> _YOUR TASK_
The entries below contain a stretch that opens with the line containing "(359, 570) = (709, 261): black" and closes with the line containing "camera: 105 degrees right, 0 degrees up"; set down that stretch exactly, both ends included, and nothing else.

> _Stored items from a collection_
··········

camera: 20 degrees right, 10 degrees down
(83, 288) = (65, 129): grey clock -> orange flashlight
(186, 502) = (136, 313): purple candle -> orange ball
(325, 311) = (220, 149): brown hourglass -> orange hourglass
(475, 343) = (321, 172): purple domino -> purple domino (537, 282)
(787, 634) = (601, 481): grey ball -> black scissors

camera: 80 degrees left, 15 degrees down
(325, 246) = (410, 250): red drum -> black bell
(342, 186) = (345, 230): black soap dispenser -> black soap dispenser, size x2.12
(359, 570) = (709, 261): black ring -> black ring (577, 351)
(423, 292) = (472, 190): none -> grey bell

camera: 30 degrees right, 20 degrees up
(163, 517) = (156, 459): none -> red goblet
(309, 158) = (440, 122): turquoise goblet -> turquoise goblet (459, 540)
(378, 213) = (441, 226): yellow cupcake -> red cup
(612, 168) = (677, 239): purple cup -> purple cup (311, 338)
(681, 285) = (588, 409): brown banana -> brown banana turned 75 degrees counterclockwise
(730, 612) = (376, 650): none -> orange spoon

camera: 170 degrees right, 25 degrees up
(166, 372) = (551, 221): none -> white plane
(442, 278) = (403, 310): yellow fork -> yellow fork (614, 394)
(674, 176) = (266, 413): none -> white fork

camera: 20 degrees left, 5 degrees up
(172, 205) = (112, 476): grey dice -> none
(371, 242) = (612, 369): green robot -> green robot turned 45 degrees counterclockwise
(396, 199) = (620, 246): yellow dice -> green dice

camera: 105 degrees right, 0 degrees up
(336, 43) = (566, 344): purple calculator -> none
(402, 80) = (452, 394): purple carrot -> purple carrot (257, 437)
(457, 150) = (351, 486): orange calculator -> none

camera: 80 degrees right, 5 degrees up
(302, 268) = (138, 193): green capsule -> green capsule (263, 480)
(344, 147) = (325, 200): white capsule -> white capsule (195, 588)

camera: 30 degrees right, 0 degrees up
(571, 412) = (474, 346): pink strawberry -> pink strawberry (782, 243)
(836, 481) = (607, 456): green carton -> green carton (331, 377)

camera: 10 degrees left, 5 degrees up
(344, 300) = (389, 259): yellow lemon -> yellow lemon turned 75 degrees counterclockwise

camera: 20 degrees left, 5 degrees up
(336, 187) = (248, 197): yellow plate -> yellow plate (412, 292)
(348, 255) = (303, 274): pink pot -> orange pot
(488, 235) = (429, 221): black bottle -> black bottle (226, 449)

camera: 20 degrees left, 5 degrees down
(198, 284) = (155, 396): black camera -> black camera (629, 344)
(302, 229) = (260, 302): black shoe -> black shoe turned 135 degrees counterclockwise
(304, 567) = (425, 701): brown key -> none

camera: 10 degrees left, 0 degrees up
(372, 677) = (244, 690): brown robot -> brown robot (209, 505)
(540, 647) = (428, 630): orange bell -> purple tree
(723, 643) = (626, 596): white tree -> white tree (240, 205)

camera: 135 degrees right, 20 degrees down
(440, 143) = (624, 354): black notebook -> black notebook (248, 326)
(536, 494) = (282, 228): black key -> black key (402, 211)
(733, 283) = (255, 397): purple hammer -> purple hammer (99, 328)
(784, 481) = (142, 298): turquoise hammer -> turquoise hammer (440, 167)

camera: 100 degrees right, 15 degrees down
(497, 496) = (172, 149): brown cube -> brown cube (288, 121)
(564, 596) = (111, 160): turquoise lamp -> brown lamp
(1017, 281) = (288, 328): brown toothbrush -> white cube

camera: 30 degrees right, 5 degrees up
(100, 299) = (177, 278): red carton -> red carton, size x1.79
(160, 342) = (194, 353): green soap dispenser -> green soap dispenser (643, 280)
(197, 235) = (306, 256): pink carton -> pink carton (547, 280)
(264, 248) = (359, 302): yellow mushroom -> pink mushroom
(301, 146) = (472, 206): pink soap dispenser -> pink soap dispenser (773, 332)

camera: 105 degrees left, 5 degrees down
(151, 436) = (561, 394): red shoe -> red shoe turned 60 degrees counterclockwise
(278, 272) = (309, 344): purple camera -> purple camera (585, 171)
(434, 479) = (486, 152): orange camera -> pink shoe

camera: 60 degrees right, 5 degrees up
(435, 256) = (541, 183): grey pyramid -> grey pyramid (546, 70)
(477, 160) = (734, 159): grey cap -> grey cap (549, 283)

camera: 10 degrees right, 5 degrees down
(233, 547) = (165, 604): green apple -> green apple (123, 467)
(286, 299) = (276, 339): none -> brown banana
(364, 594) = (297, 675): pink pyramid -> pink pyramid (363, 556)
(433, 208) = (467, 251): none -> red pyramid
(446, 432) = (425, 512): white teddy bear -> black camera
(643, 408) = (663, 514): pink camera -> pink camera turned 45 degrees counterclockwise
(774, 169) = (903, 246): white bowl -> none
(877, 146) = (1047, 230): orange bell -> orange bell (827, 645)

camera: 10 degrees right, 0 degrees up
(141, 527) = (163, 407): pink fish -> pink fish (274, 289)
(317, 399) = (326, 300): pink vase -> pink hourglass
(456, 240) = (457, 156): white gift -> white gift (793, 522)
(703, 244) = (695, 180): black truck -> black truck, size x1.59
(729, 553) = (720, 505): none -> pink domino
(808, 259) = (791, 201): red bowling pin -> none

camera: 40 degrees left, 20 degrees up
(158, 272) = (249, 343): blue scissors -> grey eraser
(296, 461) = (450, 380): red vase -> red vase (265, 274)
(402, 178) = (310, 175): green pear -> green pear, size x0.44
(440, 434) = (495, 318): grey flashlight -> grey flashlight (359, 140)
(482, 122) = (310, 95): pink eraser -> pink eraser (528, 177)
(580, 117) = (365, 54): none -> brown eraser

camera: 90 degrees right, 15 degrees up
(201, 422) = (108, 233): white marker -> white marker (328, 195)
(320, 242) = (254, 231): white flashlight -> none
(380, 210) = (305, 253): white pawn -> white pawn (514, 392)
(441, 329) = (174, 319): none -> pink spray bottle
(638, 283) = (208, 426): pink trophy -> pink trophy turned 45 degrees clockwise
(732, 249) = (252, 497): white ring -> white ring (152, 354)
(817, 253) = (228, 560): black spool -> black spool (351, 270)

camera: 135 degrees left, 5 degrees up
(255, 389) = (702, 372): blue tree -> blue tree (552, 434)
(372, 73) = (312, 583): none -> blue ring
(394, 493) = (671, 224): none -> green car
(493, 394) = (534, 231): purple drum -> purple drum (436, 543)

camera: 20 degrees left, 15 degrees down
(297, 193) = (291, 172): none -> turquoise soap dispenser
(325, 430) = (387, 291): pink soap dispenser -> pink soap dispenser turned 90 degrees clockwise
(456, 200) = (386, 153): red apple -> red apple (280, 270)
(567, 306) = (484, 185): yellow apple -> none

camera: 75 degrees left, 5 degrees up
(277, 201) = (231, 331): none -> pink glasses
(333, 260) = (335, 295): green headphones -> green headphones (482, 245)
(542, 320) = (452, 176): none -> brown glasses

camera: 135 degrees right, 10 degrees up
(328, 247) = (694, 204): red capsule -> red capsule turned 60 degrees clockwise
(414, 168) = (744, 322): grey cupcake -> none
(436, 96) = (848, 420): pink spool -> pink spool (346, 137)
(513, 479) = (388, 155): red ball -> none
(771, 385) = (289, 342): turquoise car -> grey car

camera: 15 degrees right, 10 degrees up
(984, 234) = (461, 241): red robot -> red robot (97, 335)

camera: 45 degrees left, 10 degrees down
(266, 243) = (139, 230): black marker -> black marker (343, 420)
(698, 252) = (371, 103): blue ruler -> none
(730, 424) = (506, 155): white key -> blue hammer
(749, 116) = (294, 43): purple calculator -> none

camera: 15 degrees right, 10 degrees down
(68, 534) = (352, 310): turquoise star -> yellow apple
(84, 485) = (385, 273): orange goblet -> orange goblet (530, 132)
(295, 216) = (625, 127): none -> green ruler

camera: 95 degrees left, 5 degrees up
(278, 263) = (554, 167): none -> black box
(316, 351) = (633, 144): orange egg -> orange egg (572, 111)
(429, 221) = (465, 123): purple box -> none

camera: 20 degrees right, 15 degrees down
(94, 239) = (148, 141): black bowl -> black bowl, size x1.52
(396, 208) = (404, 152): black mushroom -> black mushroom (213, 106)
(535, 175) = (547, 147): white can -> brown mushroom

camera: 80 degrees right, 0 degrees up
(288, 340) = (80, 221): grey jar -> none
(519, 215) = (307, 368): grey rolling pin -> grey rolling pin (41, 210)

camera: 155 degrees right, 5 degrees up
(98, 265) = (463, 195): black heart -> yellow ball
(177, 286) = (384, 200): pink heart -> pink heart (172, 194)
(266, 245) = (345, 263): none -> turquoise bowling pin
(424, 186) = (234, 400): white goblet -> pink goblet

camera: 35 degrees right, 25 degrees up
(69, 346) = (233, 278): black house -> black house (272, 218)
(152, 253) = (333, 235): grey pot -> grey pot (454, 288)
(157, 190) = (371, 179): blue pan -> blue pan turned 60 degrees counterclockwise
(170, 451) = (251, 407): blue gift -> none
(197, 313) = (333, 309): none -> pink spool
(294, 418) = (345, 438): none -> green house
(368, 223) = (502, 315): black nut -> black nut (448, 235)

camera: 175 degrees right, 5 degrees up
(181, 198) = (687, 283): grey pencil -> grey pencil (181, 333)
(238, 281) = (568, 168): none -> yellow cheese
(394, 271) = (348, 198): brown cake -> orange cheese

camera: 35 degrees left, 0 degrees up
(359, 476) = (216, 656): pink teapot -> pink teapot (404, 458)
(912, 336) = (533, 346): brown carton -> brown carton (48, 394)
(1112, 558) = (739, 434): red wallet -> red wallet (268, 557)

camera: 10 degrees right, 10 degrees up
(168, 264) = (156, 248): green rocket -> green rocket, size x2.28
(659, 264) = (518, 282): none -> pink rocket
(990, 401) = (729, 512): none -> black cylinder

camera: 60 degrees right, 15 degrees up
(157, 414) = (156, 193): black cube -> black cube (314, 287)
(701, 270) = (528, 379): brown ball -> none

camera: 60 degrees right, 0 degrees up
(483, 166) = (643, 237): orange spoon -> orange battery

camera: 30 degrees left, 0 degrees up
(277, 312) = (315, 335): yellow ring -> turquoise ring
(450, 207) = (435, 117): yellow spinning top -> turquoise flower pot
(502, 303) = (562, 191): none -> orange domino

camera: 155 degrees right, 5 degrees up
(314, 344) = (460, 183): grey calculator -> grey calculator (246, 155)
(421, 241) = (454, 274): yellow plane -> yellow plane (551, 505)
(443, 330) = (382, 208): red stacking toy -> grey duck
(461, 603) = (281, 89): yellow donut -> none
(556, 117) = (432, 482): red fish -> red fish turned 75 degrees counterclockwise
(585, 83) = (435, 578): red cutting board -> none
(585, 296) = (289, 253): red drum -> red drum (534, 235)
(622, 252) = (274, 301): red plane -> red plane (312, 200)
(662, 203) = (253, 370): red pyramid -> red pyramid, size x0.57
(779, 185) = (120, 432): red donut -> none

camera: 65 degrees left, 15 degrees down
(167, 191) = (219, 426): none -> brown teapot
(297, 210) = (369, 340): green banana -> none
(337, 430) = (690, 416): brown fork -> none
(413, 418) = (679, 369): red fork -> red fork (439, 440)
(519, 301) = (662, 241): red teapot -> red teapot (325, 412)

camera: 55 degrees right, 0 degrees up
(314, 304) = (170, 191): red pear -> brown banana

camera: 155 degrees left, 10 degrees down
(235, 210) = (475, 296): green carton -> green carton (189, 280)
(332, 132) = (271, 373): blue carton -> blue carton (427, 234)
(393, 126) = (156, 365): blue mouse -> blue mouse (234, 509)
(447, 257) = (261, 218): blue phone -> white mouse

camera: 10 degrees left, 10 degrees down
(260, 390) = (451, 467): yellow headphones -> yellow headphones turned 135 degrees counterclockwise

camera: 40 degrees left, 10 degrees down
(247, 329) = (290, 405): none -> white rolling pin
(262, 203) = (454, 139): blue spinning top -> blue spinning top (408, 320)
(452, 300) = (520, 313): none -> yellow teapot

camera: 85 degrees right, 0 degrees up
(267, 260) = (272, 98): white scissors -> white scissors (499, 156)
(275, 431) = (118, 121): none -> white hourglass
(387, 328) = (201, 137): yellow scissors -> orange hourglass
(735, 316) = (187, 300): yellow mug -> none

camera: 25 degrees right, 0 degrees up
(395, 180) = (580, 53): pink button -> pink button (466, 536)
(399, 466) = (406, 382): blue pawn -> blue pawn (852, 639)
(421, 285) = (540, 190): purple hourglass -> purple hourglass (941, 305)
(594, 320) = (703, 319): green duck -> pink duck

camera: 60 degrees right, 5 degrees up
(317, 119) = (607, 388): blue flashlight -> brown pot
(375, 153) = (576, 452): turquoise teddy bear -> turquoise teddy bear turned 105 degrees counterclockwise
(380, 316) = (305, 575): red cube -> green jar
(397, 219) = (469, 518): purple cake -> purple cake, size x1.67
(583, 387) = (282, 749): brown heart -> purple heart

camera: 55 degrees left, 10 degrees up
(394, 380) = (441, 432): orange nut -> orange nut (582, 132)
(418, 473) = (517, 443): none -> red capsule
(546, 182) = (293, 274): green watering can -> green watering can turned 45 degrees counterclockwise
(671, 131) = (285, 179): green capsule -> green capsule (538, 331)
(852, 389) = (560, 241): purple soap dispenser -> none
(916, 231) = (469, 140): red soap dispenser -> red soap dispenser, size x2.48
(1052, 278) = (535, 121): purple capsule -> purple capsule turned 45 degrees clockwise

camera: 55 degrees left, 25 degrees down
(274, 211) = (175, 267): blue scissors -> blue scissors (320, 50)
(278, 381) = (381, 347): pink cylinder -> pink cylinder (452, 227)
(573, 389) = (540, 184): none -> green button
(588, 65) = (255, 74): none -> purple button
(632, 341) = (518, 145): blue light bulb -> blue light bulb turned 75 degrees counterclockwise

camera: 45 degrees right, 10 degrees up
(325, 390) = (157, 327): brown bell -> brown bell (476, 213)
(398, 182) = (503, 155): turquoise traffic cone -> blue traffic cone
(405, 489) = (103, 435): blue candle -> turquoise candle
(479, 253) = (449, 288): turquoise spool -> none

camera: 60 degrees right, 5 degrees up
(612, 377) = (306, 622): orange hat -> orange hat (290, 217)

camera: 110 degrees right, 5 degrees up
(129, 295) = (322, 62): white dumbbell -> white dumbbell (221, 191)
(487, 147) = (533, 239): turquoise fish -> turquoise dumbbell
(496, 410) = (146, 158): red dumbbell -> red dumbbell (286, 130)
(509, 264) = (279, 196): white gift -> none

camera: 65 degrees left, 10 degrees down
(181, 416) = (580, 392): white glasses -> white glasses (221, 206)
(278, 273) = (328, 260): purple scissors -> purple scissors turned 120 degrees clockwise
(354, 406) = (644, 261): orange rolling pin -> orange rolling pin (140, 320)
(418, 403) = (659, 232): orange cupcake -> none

··········

> _OUTPUT FOR THIS EXERCISE_
(359, 570) = (709, 261): black ring -> black ring (577, 351)
(423, 292) = (472, 190): none -> grey bell

camera: 30 degrees right, 20 degrees up
(163, 517) = (156, 459): none -> red goblet
(309, 158) = (440, 122): turquoise goblet -> turquoise goblet (459, 540)
(378, 213) = (441, 226): yellow cupcake -> red cup
(612, 168) = (677, 239): purple cup -> purple cup (311, 338)
(681, 285) = (588, 409): brown banana -> brown banana turned 75 degrees counterclockwise
(730, 612) = (376, 650): none -> orange spoon

camera: 170 degrees right, 25 degrees up
(166, 372) = (551, 221): none -> white plane
(442, 278) = (403, 310): yellow fork -> yellow fork (614, 394)
(674, 176) = (266, 413): none -> white fork

camera: 20 degrees left, 5 degrees up
(172, 205) = (112, 476): grey dice -> none
(371, 242) = (612, 369): green robot -> green robot turned 45 degrees counterclockwise
(396, 199) = (620, 246): yellow dice -> green dice

camera: 105 degrees right, 0 degrees up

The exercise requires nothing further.